_INSTRUCTIONS FOR THE TASK_: Your answer must be a single number: how many lines in the records include the word "river".

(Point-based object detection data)

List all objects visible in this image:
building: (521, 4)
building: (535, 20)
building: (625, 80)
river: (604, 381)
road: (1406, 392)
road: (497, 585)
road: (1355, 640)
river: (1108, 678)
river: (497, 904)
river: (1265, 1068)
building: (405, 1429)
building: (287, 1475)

_OUTPUT FOR THIS TASK_: 4